EXERCISE AIM:
Start at the line with "(447, 162) = (275, 363): green" in the records below, stop at the line with "(540, 452) = (215, 105): yellow", and return every line in that span exactly, the two end lines included.

Before-and-after object lists
——————

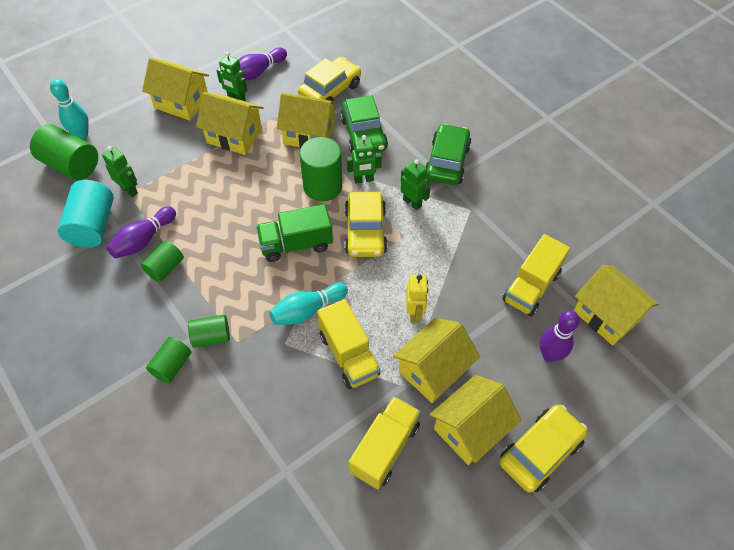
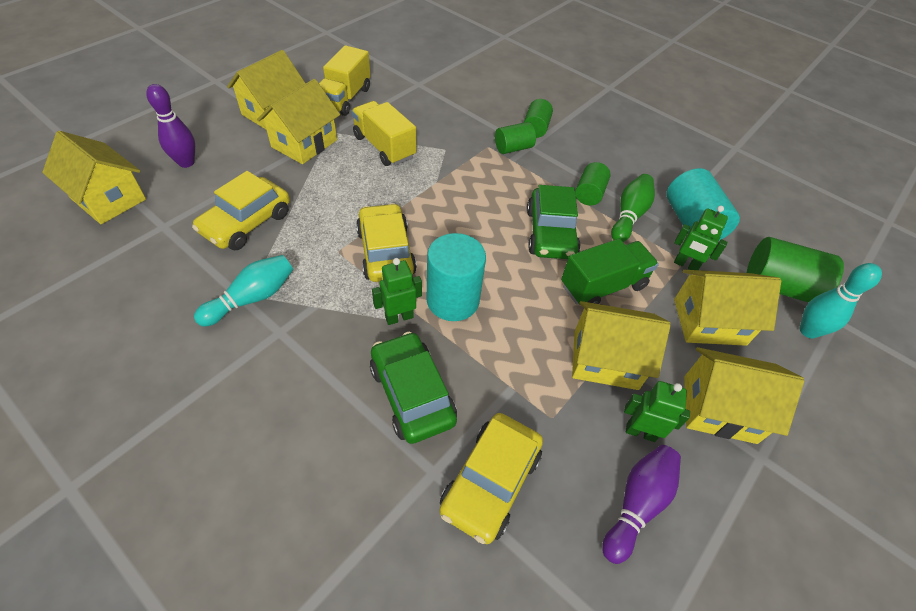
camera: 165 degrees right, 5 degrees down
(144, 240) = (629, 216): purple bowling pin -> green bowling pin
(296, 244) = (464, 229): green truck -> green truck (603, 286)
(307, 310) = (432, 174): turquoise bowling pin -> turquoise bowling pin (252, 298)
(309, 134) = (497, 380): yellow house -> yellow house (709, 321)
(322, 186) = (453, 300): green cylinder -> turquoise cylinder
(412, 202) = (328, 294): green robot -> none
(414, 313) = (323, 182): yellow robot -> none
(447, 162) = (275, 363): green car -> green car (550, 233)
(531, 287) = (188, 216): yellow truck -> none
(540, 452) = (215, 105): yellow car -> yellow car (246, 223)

——————

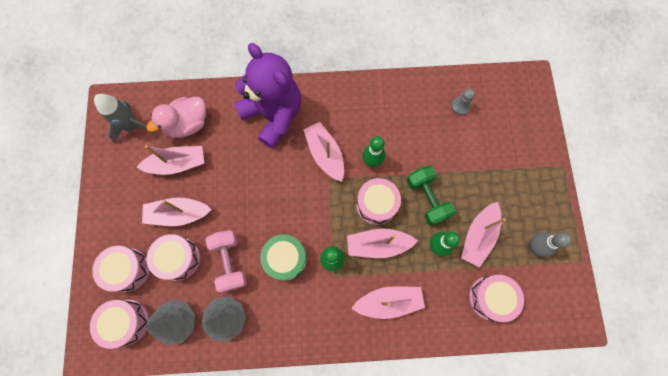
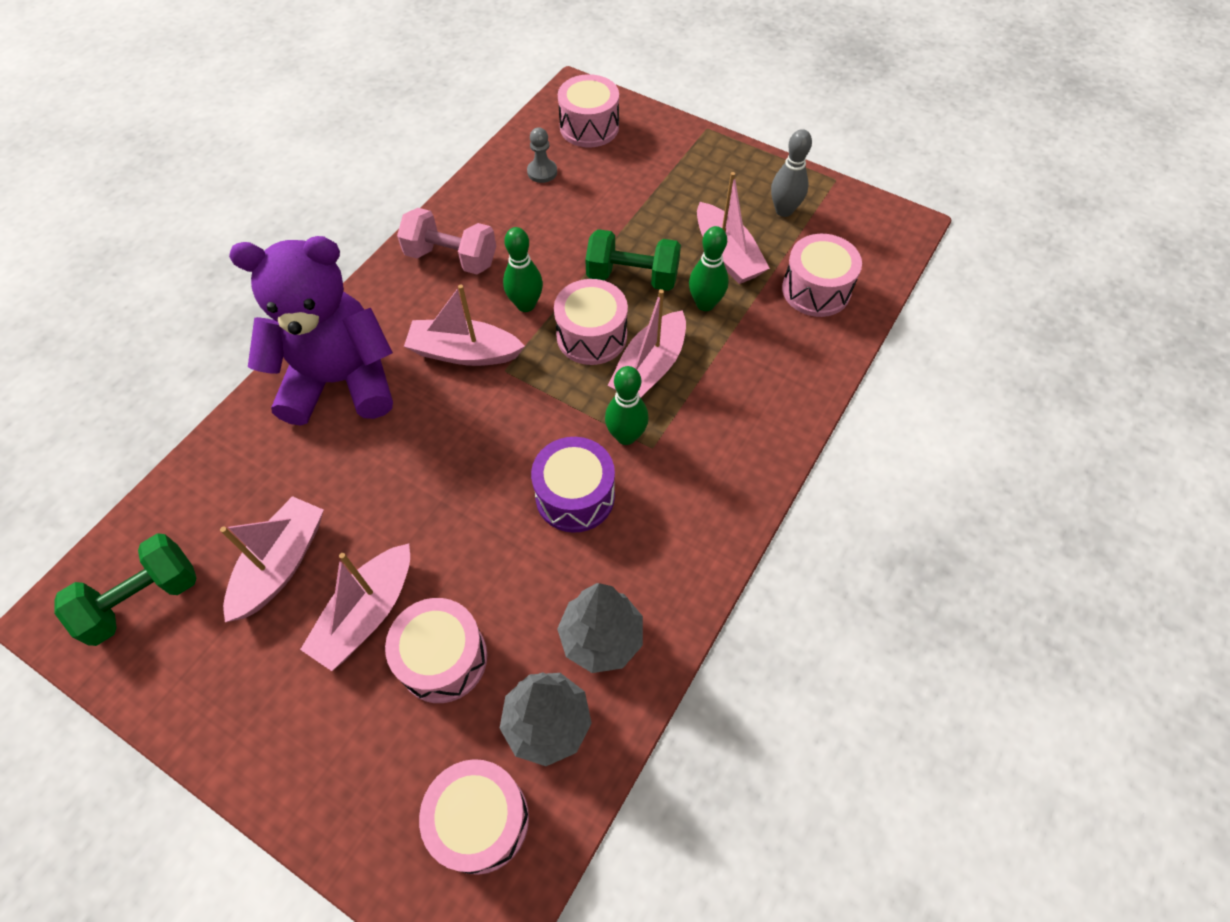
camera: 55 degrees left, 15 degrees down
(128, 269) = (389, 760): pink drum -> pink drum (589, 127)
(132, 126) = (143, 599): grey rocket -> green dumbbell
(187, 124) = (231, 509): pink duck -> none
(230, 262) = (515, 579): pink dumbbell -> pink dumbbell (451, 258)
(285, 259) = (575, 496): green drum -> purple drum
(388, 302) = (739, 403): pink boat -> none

——————

RESULT:
(447, 162) = (275, 363): green car -> green car (550, 233)
(531, 287) = (188, 216): yellow truck -> none
(540, 452) = (215, 105): yellow car -> yellow car (246, 223)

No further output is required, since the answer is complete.